**OBJECTIVE**
Rewrite every record with "location" changed to "position" and nothing else altered, and leave the pictures out of your answer.

**LISTING**

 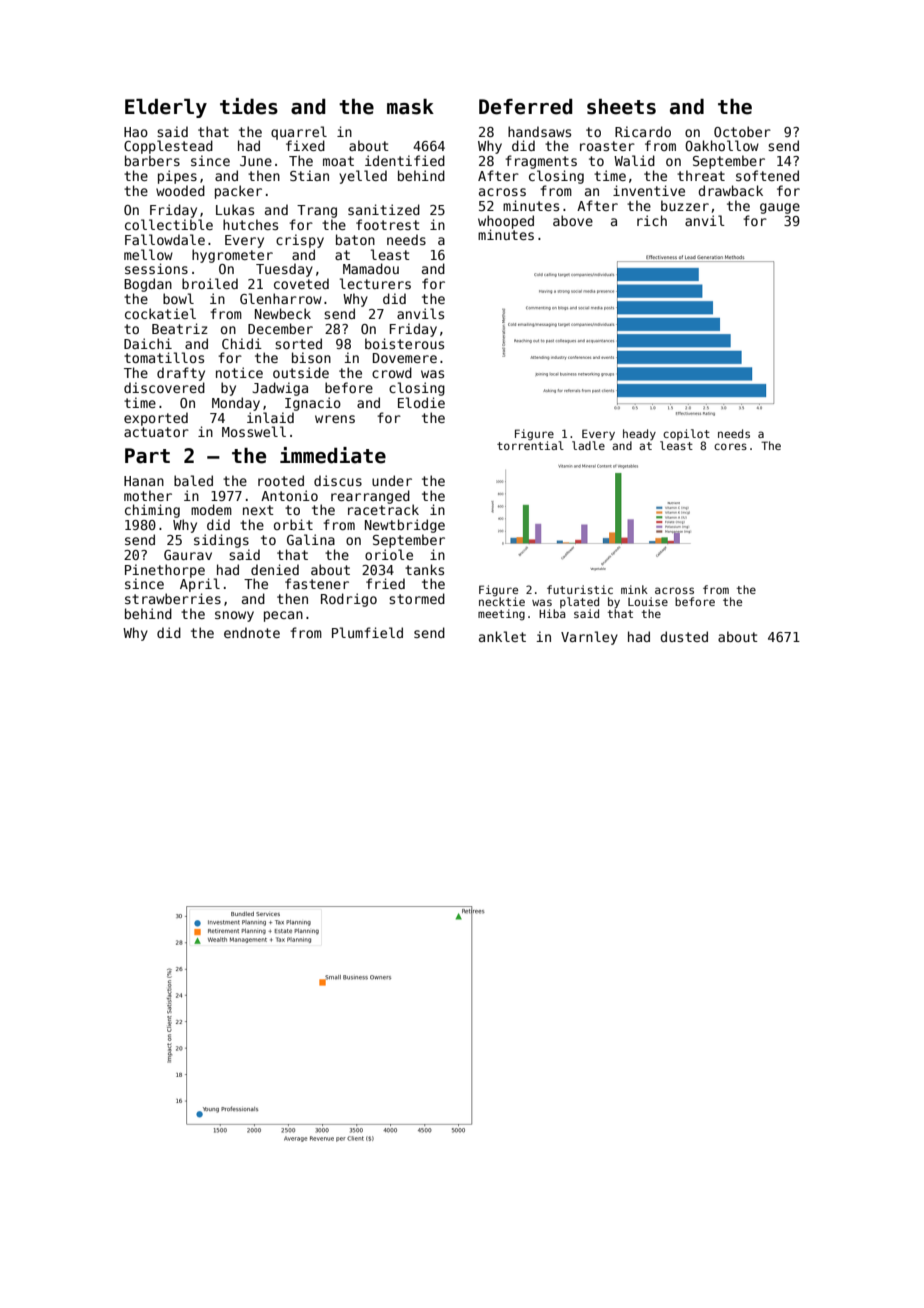 I want to click on sheets, so click(x=621, y=107).
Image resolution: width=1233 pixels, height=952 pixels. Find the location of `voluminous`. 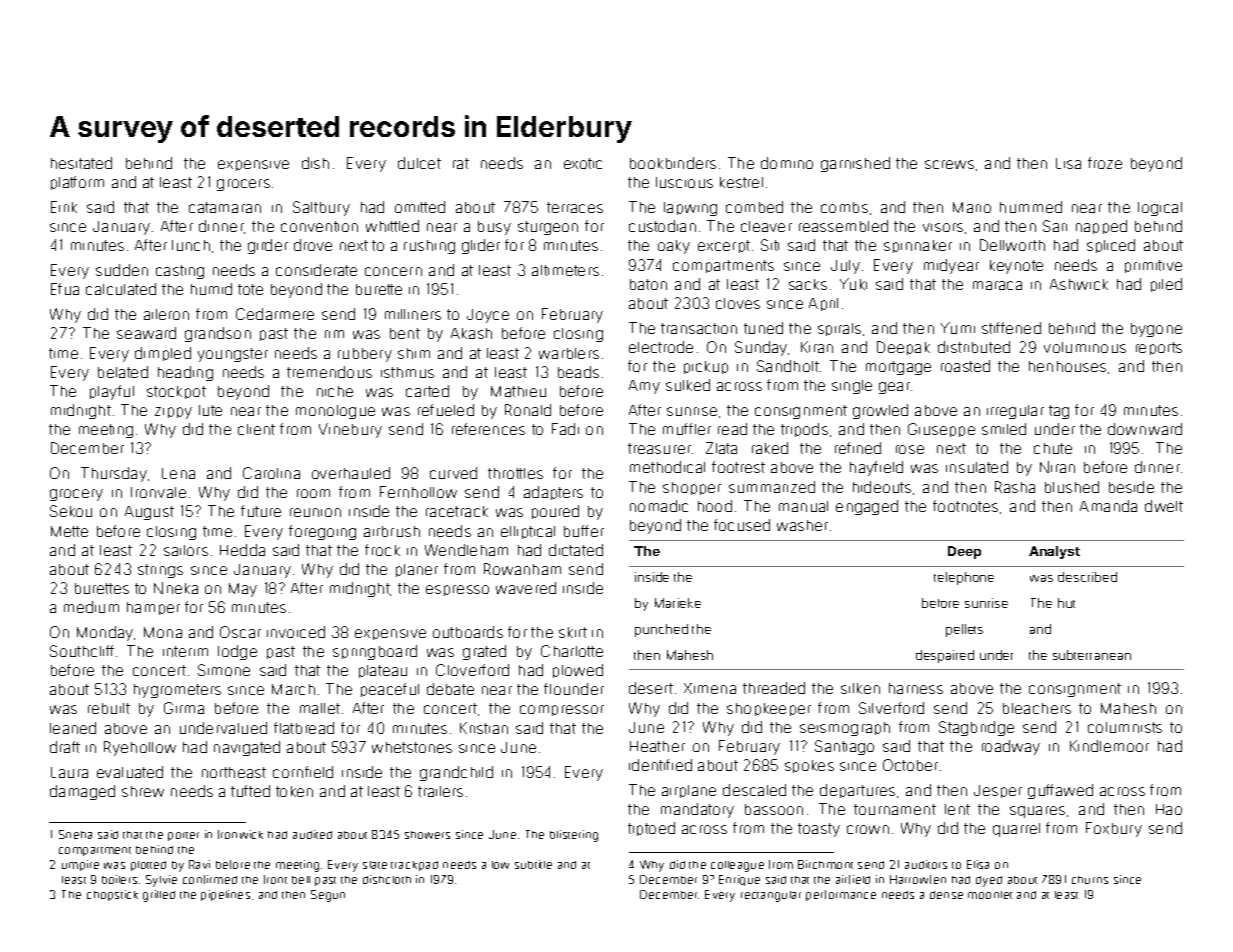

voluminous is located at coordinates (1085, 347).
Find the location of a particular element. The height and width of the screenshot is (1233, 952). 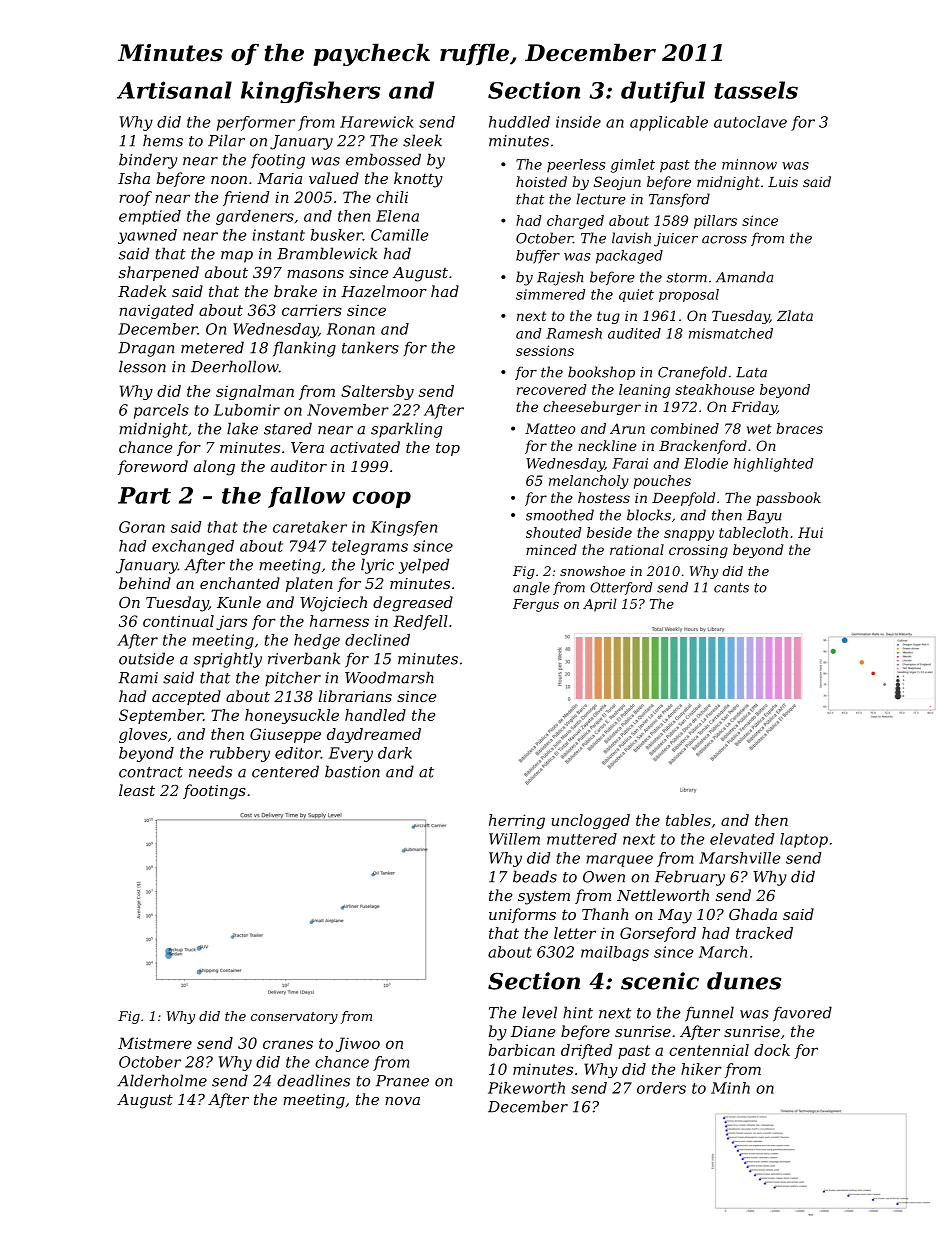

combined is located at coordinates (685, 428).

**REPLY TO THE EXERCISE**
  I want to click on sheets, so click(x=621, y=107).
Image resolution: width=1233 pixels, height=952 pixels. Find the position of `voluminous`. 

voluminous is located at coordinates (1085, 347).
Find the position of a particular element. The height and width of the screenshot is (1233, 952). 

combined is located at coordinates (685, 428).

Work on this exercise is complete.